● **Request**: Within the entries below, find each line containing the word "white" and copy it.

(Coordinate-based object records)
════════

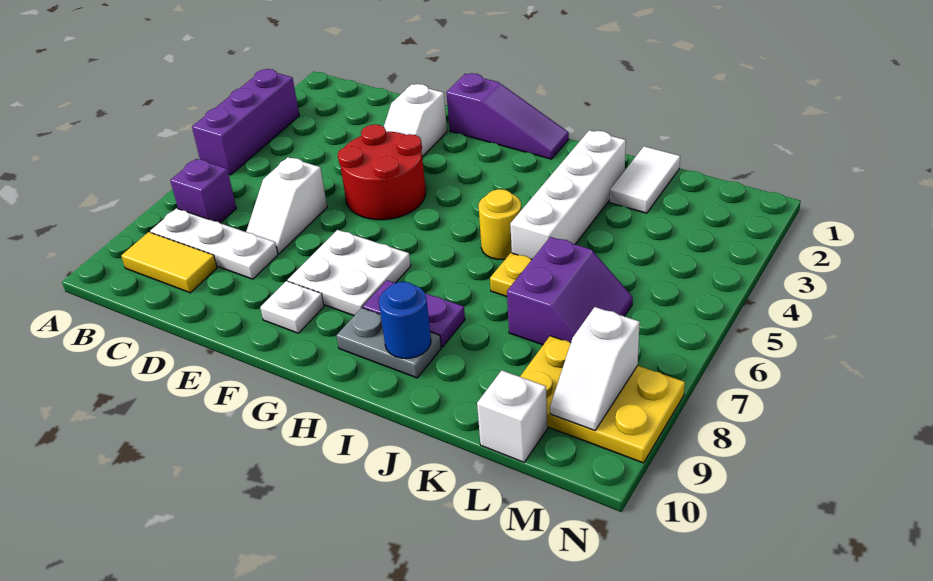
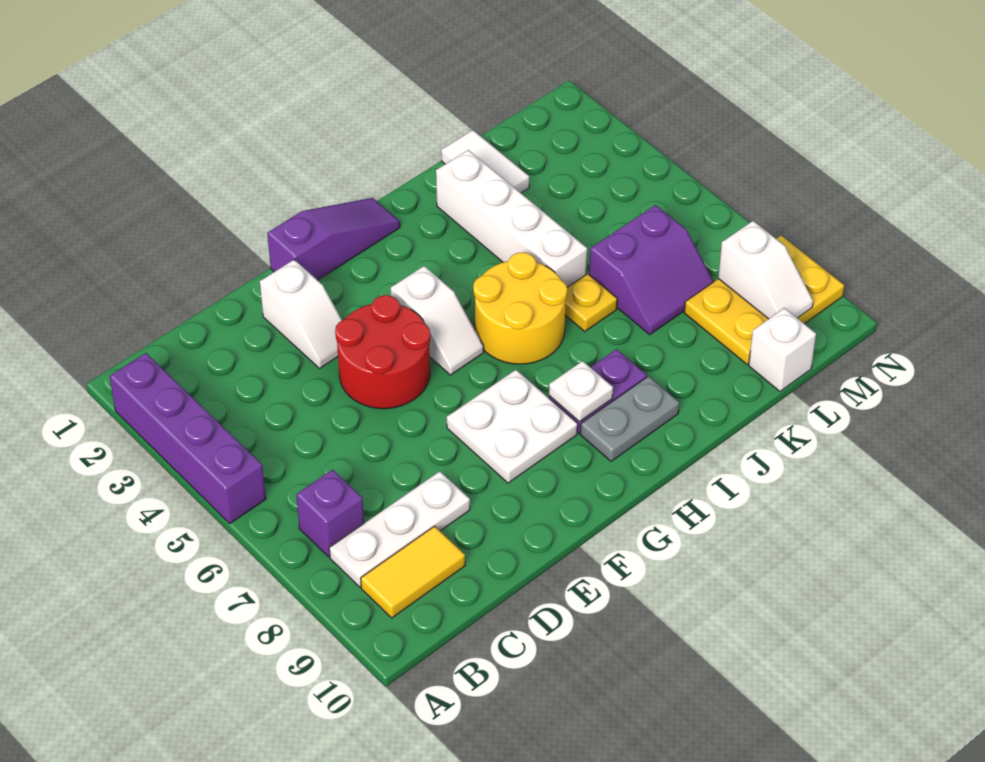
purple 1x3 brick [192,69,299,175] -> purple 1x4 brick [110,353,266,523]
white 1x2 slope [246,157,327,254] -> white 1x2 slope moved to [391,266,484,375]
white 1x1 plate [260,281,324,333] -> white 1x1 plate moved to [549,361,613,422]
yellow 1x1 round brick [479,189,521,259] -> yellow 2x2 round brick [473,253,567,364]
blue 1x1 round brick [379,282,431,358] -> none
purple 2x2 slope [507,237,633,345] -> purple 2x2 slope turned to [589,205,713,335]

════════

● **Answer below**:
white 1x2 slope [246,157,327,254] -> white 1x2 slope moved to [391,266,484,375]
white 1x1 plate [260,281,324,333] -> white 1x1 plate moved to [549,361,613,422]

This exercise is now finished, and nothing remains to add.